Action item:
Within the records below, reproduce without change the lines from the line that has "(500, 458) = (415, 336): grey" through the line that has "(638, 310) = (518, 526): purple", and only those.

START Given data

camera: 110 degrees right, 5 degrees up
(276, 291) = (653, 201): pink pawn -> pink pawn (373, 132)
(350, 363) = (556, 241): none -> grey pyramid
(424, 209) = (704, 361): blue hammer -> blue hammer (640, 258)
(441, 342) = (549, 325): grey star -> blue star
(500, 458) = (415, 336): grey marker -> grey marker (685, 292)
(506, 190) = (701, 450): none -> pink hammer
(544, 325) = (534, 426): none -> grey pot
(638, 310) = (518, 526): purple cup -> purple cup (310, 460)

END Given data
START Given data

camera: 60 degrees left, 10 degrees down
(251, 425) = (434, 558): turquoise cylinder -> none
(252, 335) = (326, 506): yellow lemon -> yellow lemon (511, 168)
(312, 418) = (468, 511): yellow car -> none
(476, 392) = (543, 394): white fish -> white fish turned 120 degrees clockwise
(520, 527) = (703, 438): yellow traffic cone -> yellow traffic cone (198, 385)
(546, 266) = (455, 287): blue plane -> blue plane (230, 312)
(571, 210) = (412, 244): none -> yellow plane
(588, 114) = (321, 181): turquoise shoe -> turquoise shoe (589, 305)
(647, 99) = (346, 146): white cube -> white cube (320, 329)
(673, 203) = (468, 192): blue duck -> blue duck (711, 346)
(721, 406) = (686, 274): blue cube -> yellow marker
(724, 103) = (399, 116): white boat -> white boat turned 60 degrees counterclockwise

END Given data
START Given data

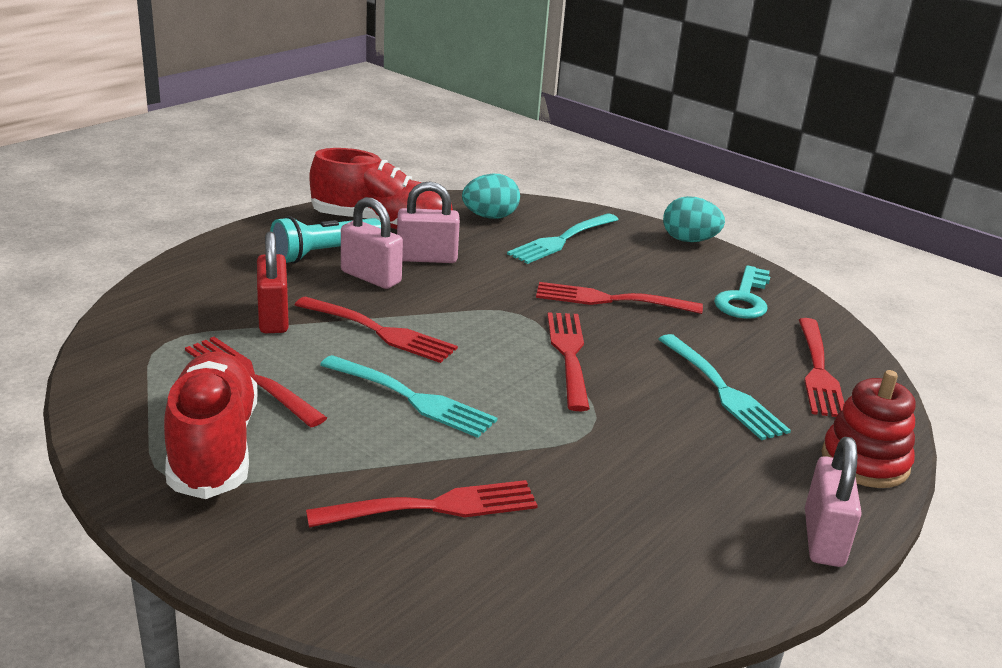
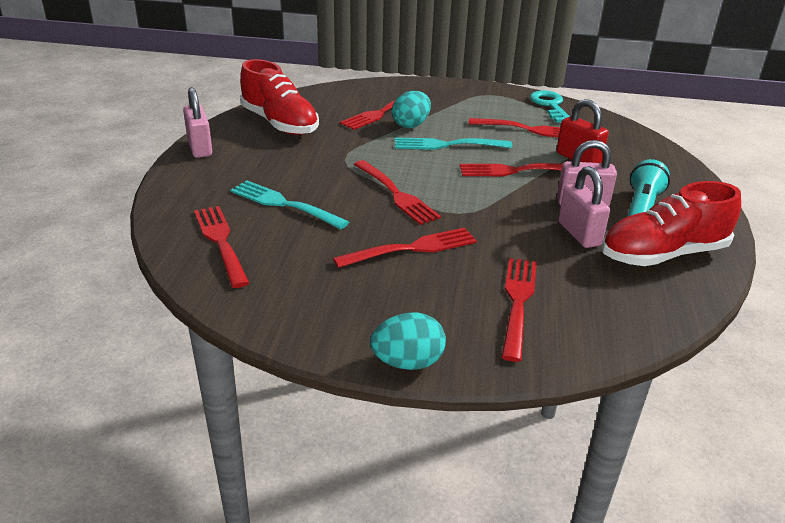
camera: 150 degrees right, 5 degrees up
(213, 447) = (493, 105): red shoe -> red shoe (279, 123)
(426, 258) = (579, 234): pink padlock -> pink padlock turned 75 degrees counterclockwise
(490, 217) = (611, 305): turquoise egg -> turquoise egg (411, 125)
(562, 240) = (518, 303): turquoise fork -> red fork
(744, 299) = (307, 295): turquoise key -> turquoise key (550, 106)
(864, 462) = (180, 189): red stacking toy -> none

END Given data

Exercise result:
(500, 458) = (415, 336): grey marker -> grey marker (685, 292)
(506, 190) = (701, 450): none -> pink hammer
(544, 325) = (534, 426): none -> grey pot
(638, 310) = (518, 526): purple cup -> purple cup (310, 460)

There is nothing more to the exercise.